EXERCISE AIM >> In the records below, the part to copy starts at the line containing "S2: switch (GND, IN2) -> button (GND, IN2)" and goes to the last line; output it exactly, without pictures.

PROVIDED RECORDS >>
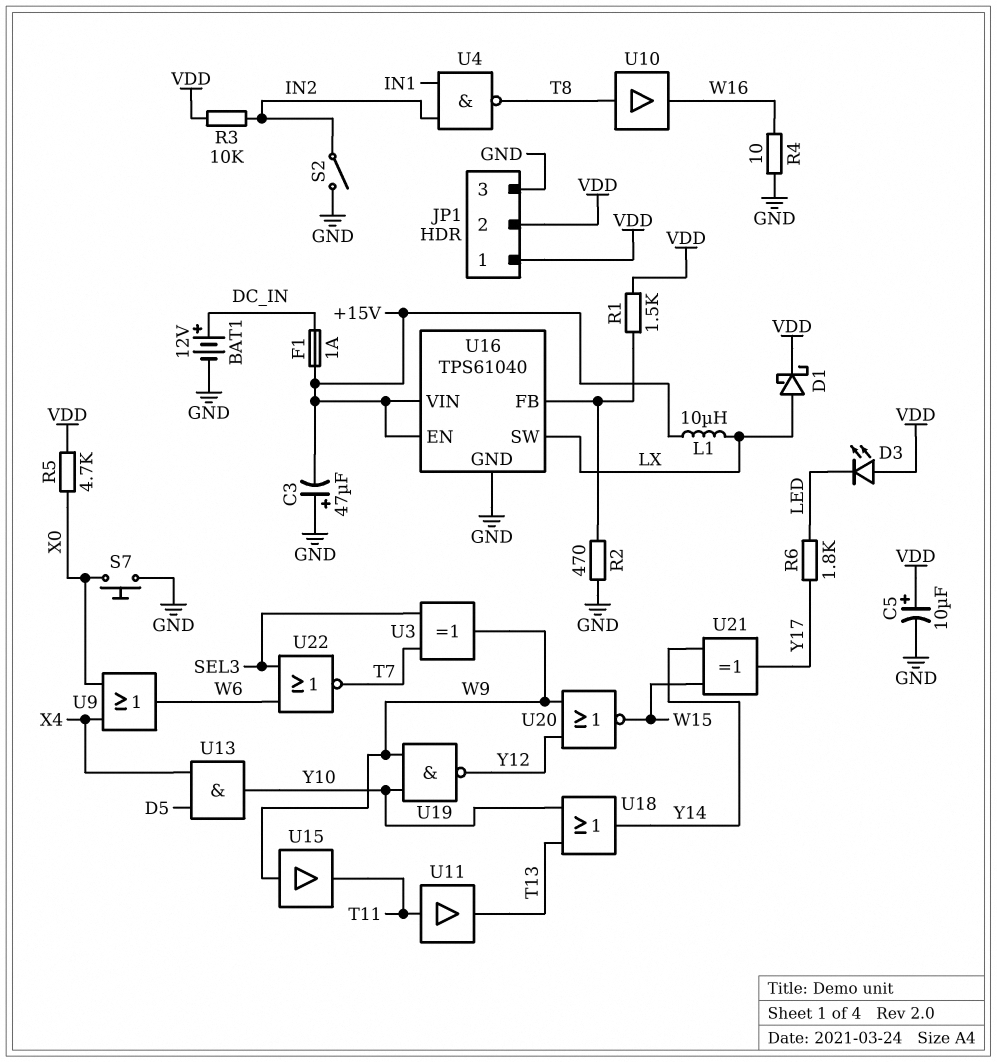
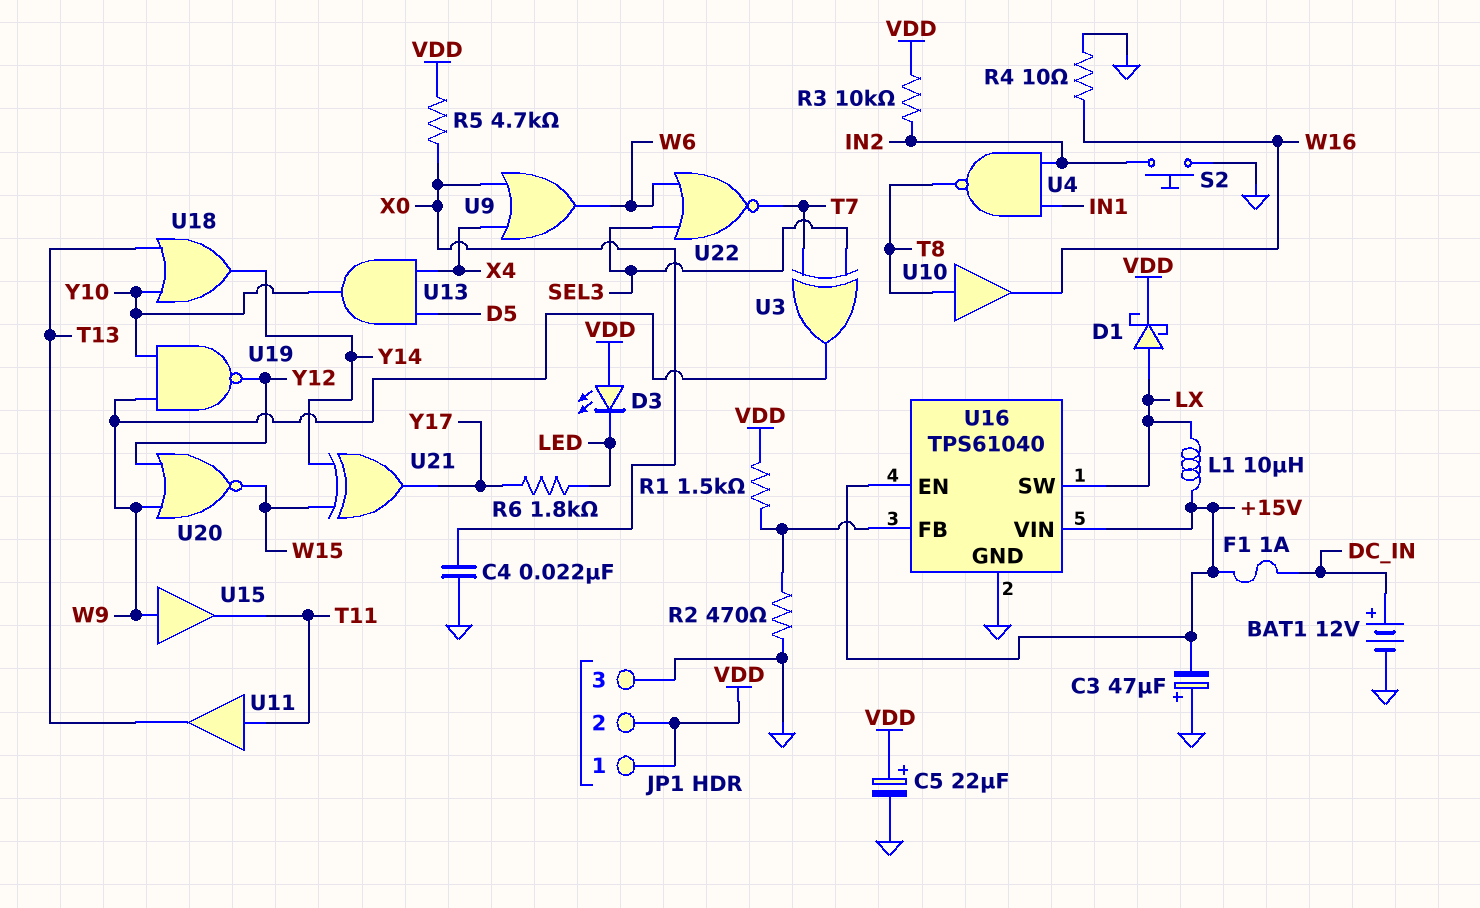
C4: none -> 22nF (GND, X0)
C5: 10uF (plus VDD, minus GND) -> 22uF (plus VDD, minus GND)
S2: switch (GND, IN2) -> button (GND, IN2)
S7: button (GND, X0) -> none

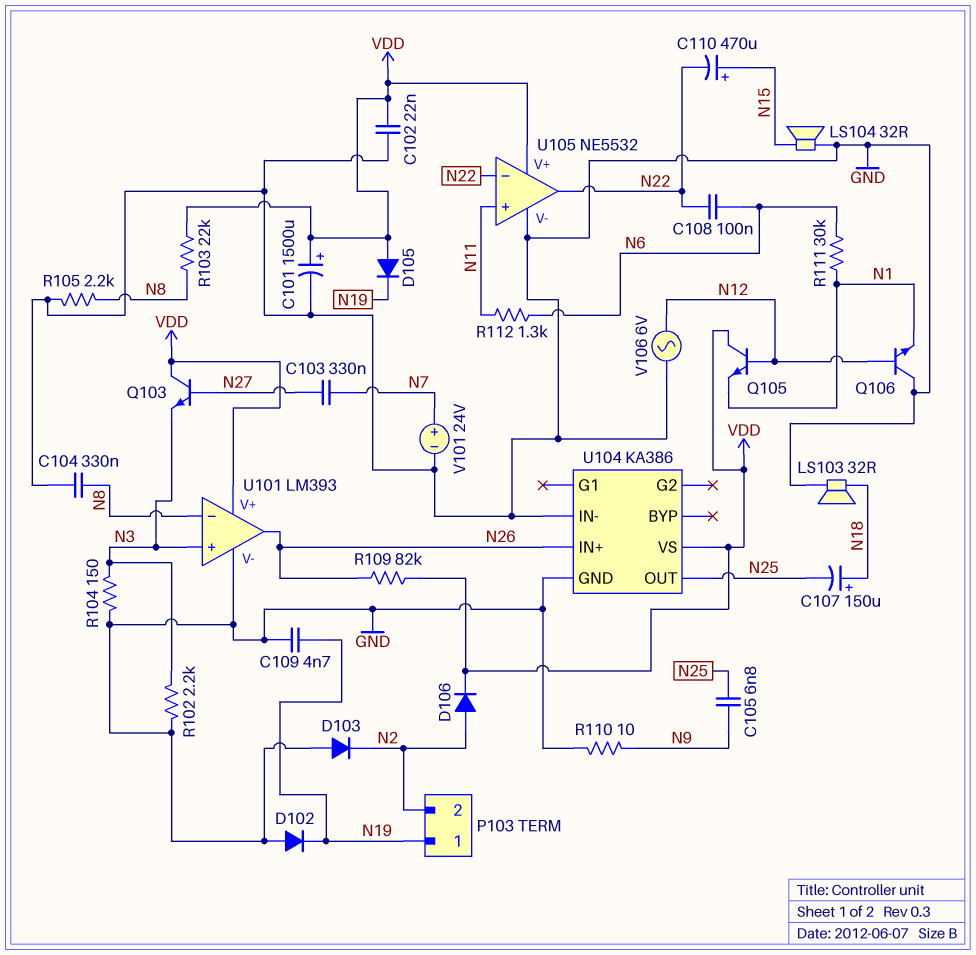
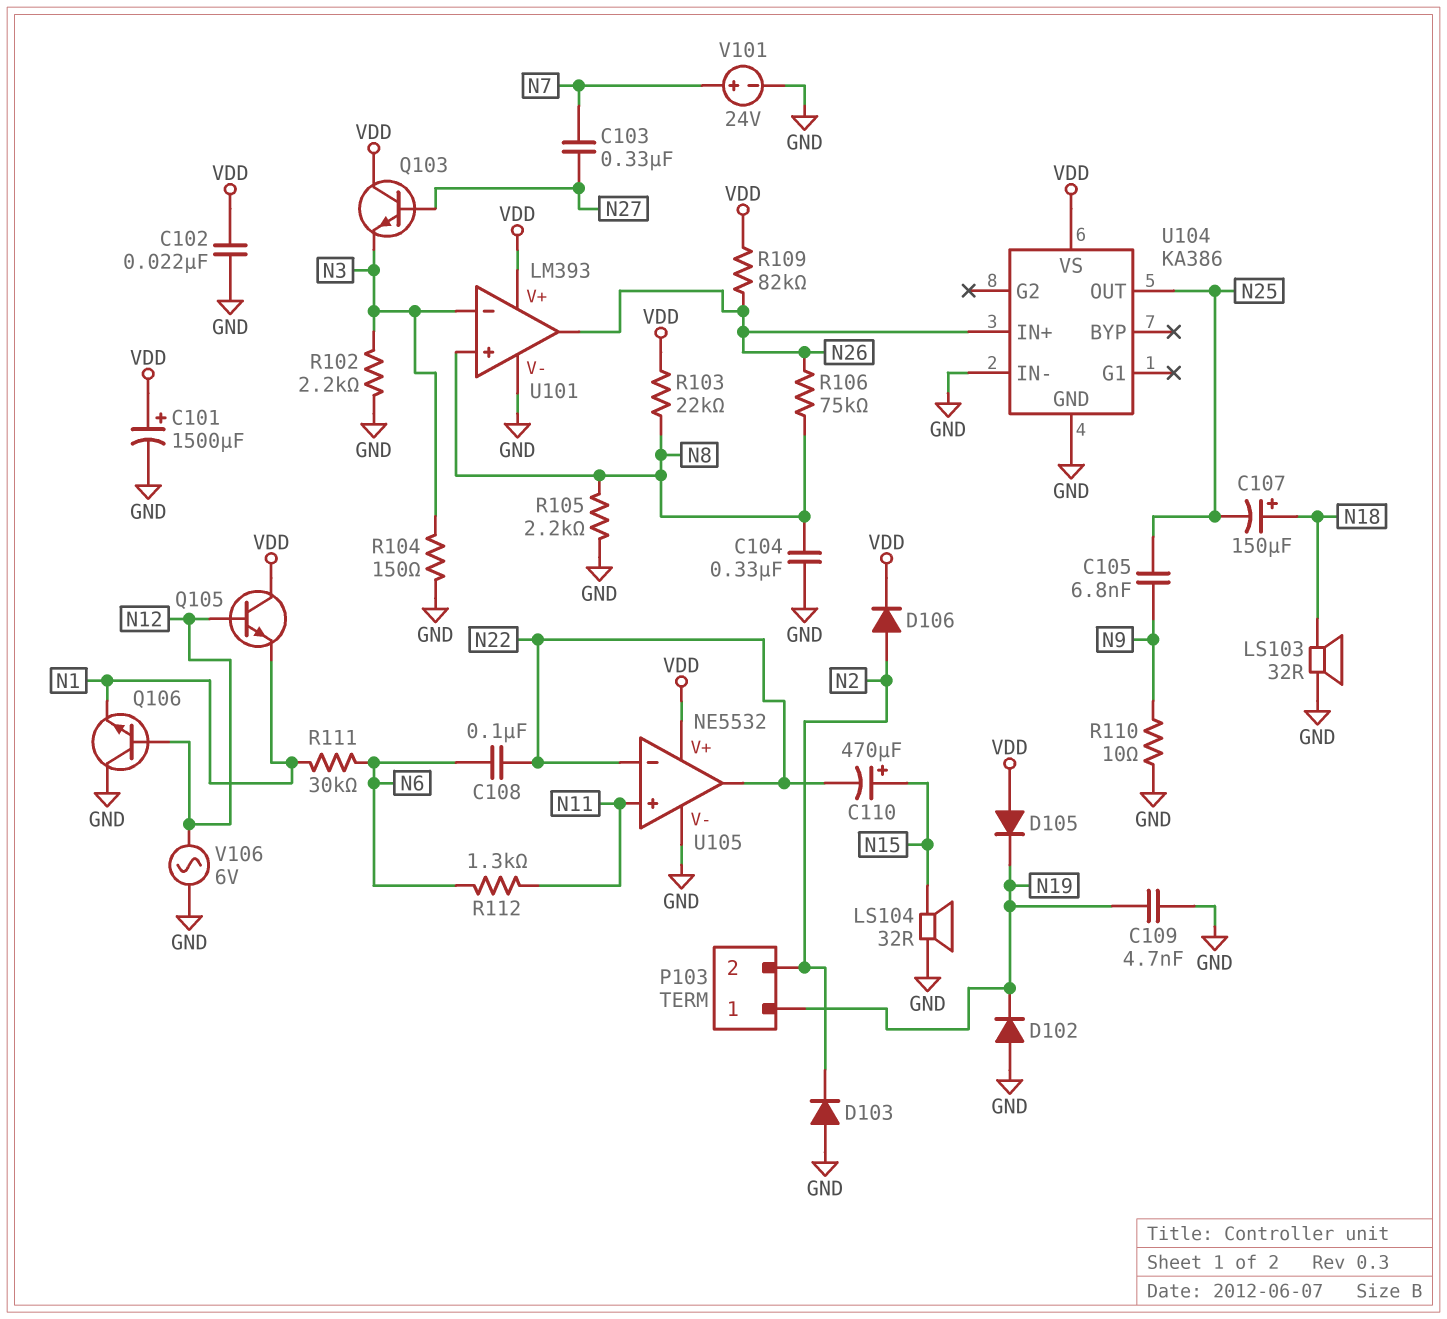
R106: none -> 75k (N8, N26)
U101 pin in+: N3 -> N8
U101 pin in-: N8 -> N3

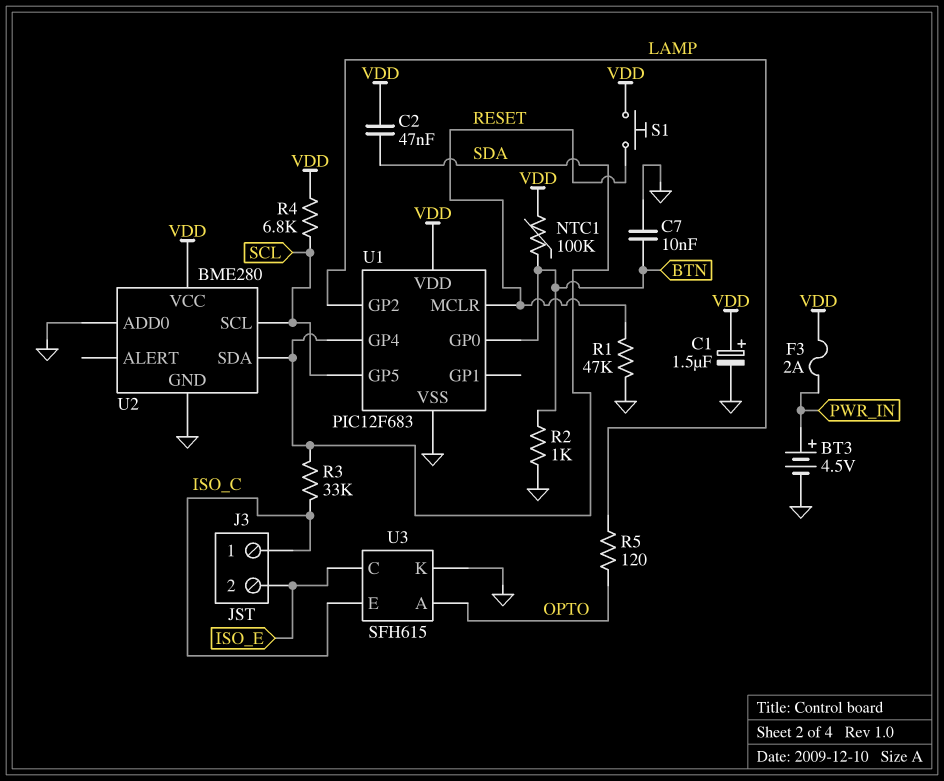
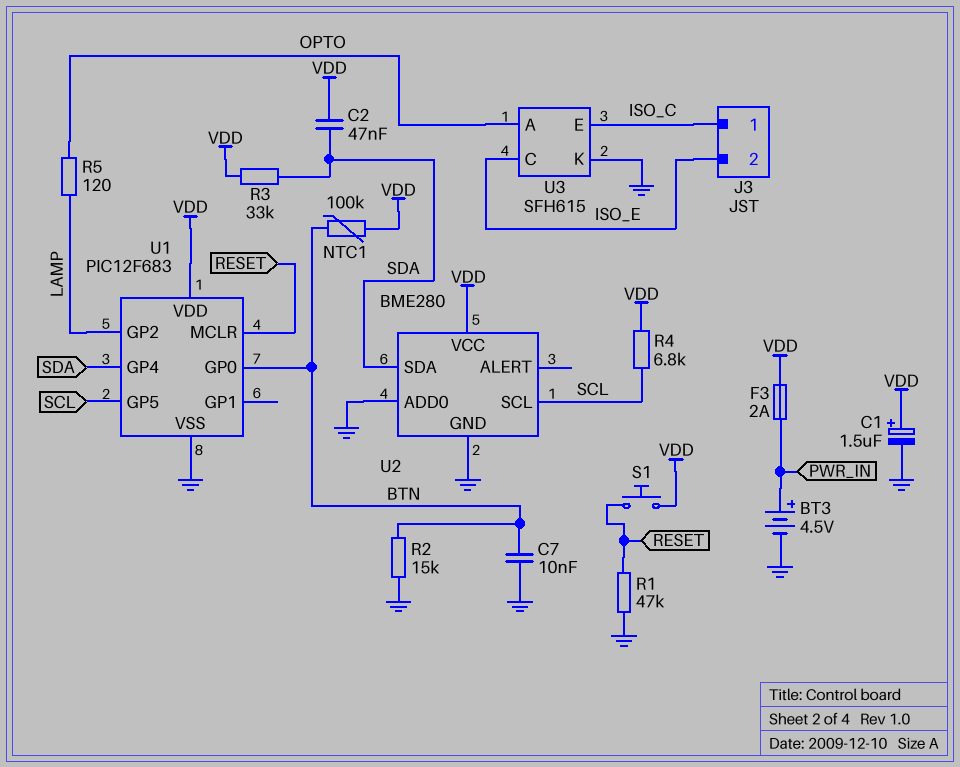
R2: 1k (BTN, GND) -> 15k (BTN, GND)
R3: 33k (ISO_C, SDA) -> 33k (SDA, VDD)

EXERCISE ANSWER >>
S2: switch (GND, IN2) -> button (GND, IN2)
S7: button (GND, X0) -> none

R106: none -> 75k (N8, N26)
U101 pin in+: N3 -> N8
U101 pin in-: N8 -> N3

R2: 1k (BTN, GND) -> 15k (BTN, GND)
R3: 33k (ISO_C, SDA) -> 33k (SDA, VDD)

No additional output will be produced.